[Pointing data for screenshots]
*-*-*

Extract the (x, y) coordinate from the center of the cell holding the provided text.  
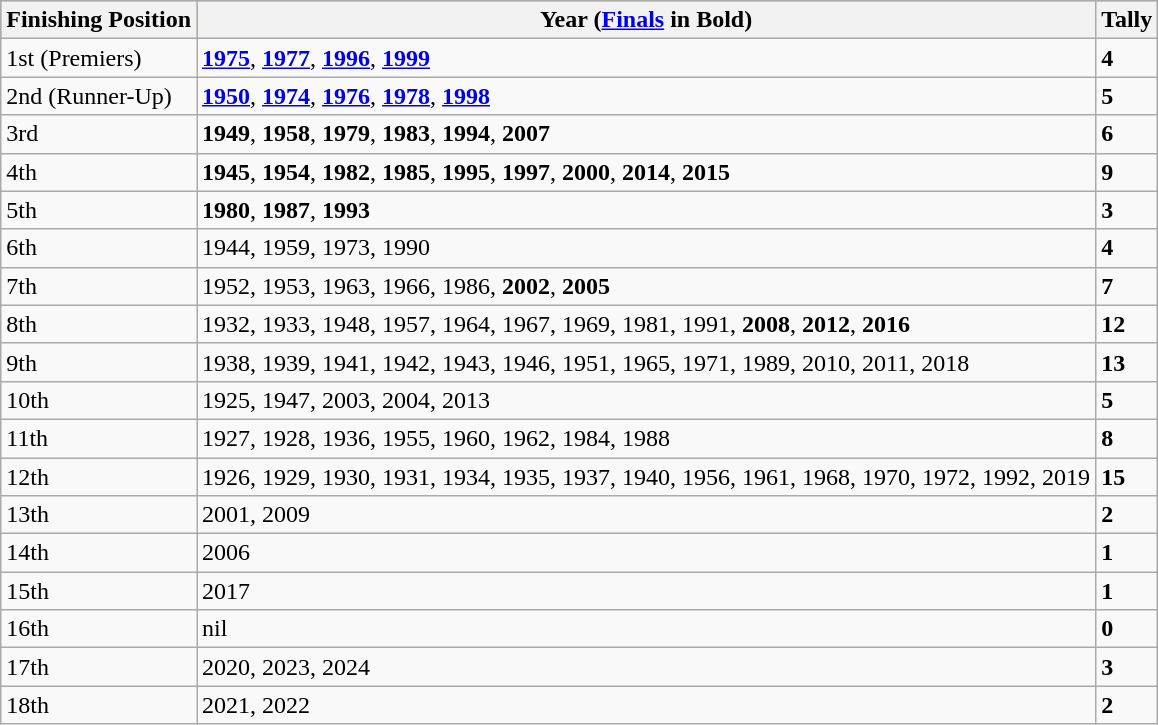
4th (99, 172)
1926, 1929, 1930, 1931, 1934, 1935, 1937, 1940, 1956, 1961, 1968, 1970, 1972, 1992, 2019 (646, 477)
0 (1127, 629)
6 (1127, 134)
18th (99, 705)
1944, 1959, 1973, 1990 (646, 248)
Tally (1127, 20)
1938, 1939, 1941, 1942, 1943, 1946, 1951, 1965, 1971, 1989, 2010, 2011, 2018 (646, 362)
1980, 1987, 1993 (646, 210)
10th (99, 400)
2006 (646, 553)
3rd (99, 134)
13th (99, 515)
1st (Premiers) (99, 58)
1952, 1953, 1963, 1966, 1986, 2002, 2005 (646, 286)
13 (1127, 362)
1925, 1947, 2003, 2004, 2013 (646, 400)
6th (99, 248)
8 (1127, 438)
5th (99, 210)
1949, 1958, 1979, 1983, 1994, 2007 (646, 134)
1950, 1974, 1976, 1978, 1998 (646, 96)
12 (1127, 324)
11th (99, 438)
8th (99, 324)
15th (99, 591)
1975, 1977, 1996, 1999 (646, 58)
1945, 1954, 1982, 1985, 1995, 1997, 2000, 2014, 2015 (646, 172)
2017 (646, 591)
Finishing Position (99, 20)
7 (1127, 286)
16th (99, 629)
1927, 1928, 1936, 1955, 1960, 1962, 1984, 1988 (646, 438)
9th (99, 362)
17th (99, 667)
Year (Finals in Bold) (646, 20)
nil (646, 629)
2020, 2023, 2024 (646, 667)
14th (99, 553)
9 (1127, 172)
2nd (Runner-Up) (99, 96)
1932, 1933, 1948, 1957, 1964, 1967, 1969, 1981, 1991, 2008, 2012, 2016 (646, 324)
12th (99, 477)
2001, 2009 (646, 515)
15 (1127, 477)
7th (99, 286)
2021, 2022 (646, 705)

*-*-*

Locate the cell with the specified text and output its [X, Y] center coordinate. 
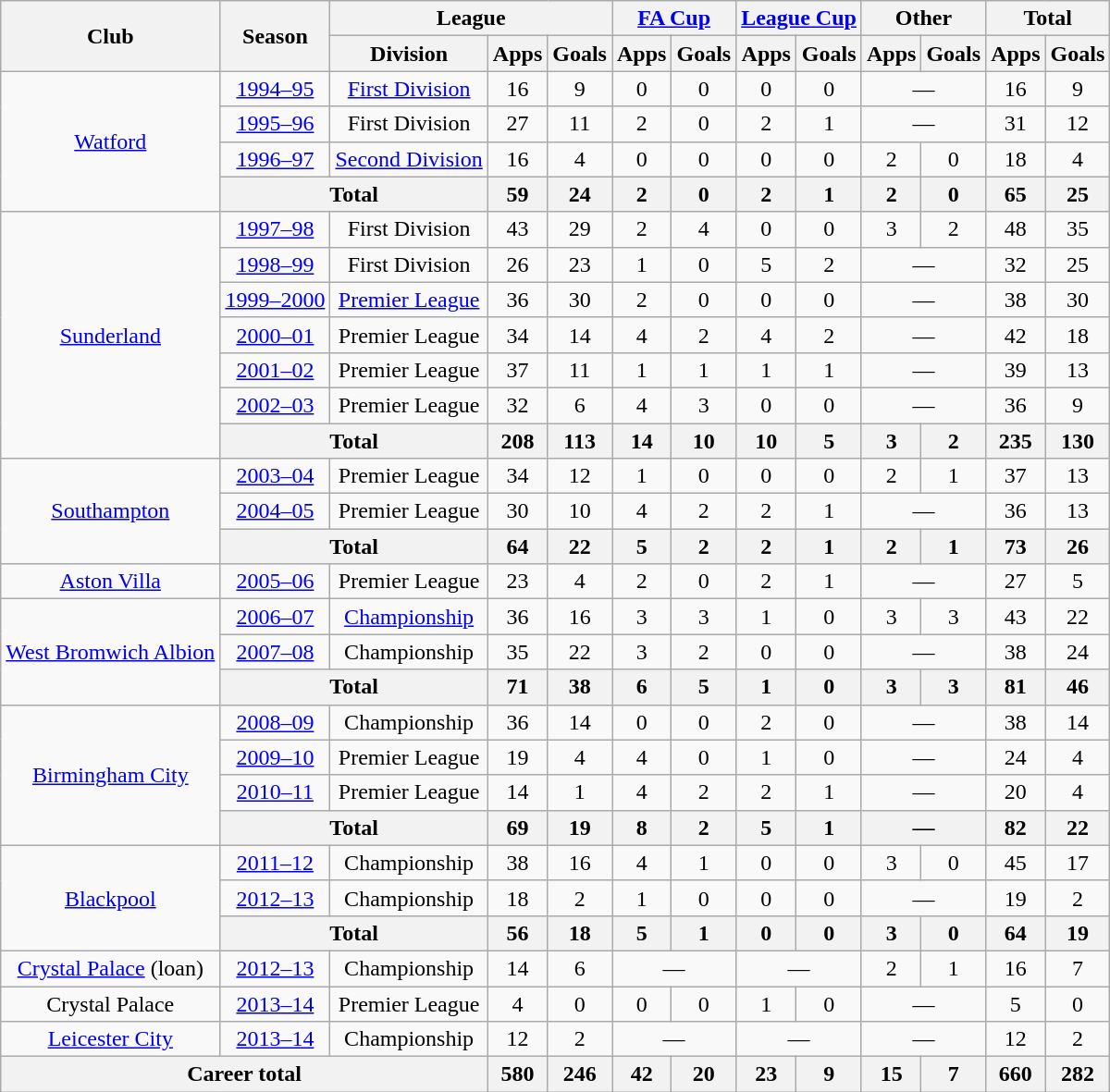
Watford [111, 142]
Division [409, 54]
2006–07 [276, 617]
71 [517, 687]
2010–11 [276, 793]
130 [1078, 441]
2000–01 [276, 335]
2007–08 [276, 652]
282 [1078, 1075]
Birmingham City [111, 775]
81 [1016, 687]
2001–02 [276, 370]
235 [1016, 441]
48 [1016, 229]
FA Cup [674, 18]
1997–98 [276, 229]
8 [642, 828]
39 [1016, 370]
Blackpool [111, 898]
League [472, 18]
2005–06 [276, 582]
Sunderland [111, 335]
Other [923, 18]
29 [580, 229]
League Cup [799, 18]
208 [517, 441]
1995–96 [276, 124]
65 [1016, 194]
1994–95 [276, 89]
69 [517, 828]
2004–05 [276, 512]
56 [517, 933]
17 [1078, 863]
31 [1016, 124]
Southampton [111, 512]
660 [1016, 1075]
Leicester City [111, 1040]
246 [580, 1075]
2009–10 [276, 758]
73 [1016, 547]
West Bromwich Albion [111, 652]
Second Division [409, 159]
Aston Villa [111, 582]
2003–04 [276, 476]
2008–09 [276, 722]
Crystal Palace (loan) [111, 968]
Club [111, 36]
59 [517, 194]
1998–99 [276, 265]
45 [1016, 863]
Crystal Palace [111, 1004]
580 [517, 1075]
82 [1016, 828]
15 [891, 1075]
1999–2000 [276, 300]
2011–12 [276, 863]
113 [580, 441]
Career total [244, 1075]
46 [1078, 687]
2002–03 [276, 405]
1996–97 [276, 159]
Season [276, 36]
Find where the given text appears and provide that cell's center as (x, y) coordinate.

*-*-*

TO DO
Put the stretch of the material from the line containing "4th (99, 172)" through the line containing "5th (99, 210)" into a Markdown table with the columns Row and Line, numbering each row and omitting blank lines.

WRITTEN ANSWER
| Row | Line |
|---|---|
| 1 | 4th (99, 172) |
| 2 | 1926, 1929, 1930, 1931, 1934, 1935, 1937, 1940, 1956, 1961, 1968, 1970, 1972, 1992, 2019 (646, 477) |
| 3 | 0 (1127, 629) |
| 4 | 6 (1127, 134) |
| 5 | 18th (99, 705) |
| 6 | 1944, 1959, 1973, 1990 (646, 248) |
| 7 | Tally (1127, 20) |
| 8 | 1938, 1939, 1941, 1942, 1943, 1946, 1951, 1965, 1971, 1989, 2010, 2011, 2018 (646, 362) |
| 9 | 1980, 1987, 1993 (646, 210) |
| 10 | 10th (99, 400) |
| 11 | 2006 (646, 553) |
| 12 | 3rd (99, 134) |
| 13 | 13th (99, 515) |
| 14 | 1st (Premiers) (99, 58) |
| 15 | 1952, 1953, 1963, 1966, 1986, 2002, 2005 (646, 286) |
| 16 | 13 (1127, 362) |
| 17 | 1925, 1947, 2003, 2004, 2013 (646, 400) |
| 18 | 6th (99, 248) |
| 19 | 8 (1127, 438) |
| 20 | 5th (99, 210) |